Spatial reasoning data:
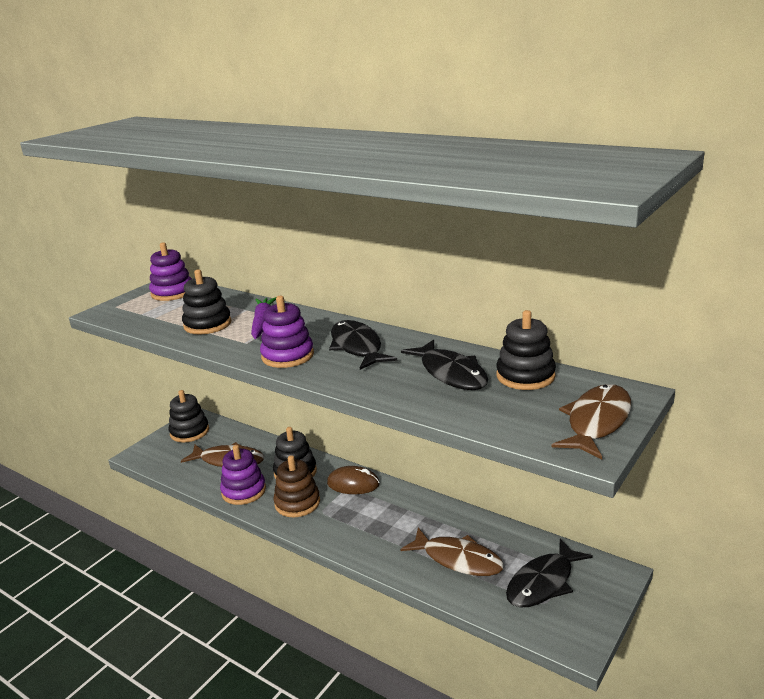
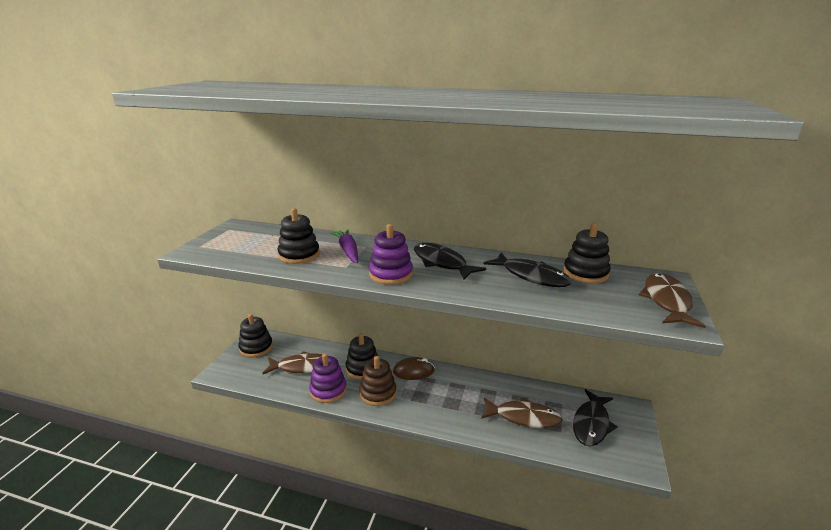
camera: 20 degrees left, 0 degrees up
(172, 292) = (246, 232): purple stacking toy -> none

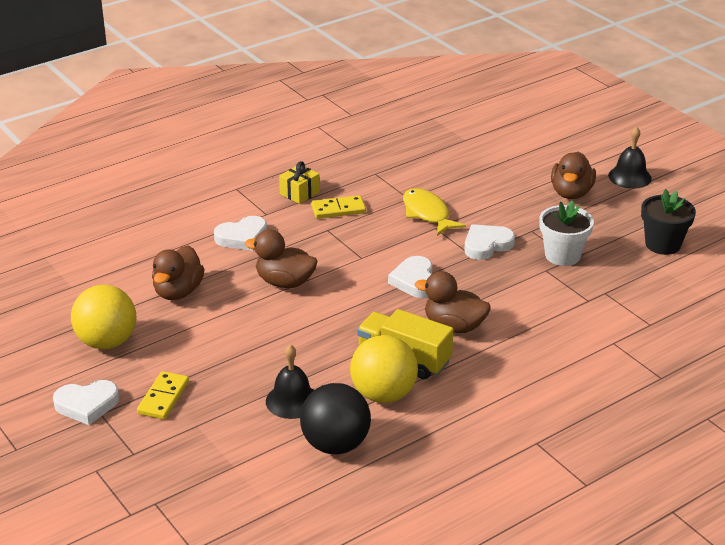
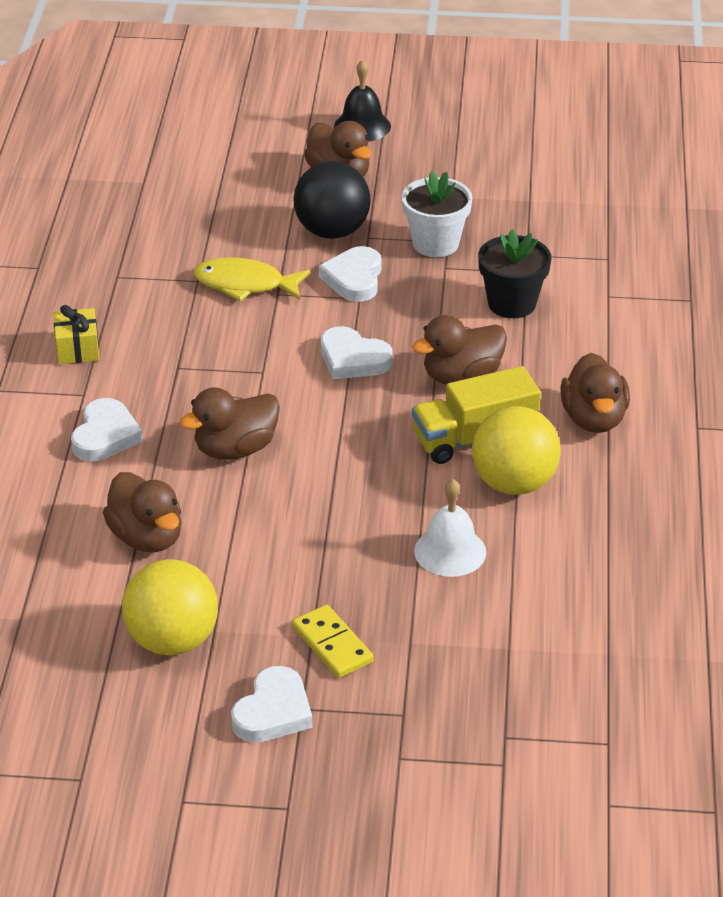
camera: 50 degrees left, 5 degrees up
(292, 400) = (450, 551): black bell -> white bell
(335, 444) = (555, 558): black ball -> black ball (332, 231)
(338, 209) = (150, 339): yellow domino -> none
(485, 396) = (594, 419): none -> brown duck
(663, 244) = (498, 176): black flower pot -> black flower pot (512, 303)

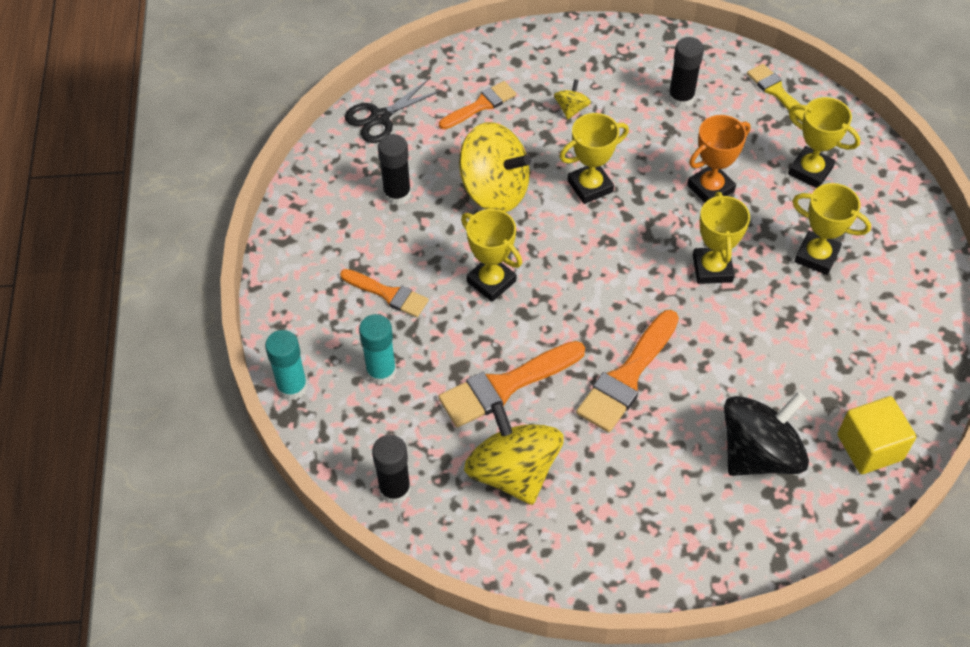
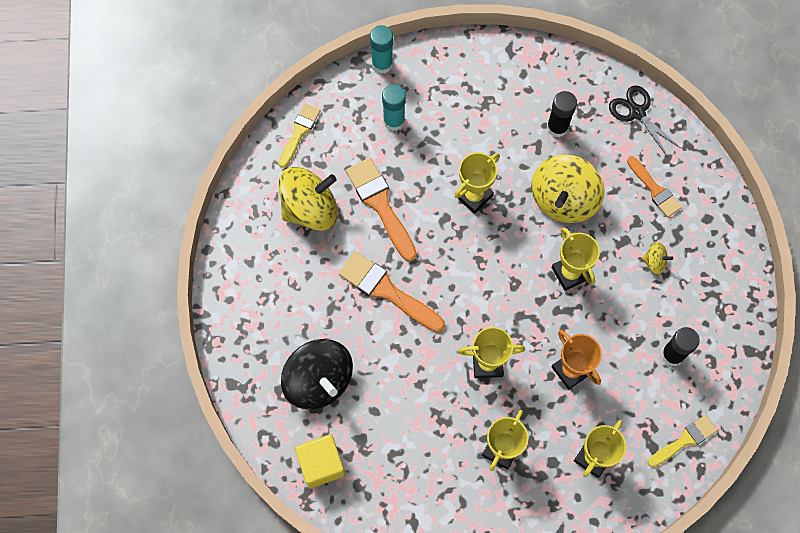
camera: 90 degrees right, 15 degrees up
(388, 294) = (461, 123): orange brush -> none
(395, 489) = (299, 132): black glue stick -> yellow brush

> [Aim of the task] Nothing in the records should be changed in the copy, but the pictures must be left out.

> [Result of this task]
camera: 20 degrees left, 0 degrees up
(172, 292) = (246, 232): purple stacking toy -> none

camera: 50 degrees left, 5 degrees up
(292, 400) = (450, 551): black bell -> white bell
(335, 444) = (555, 558): black ball -> black ball (332, 231)
(338, 209) = (150, 339): yellow domino -> none
(485, 396) = (594, 419): none -> brown duck
(663, 244) = (498, 176): black flower pot -> black flower pot (512, 303)

camera: 90 degrees right, 15 degrees up
(388, 294) = (461, 123): orange brush -> none
(395, 489) = (299, 132): black glue stick -> yellow brush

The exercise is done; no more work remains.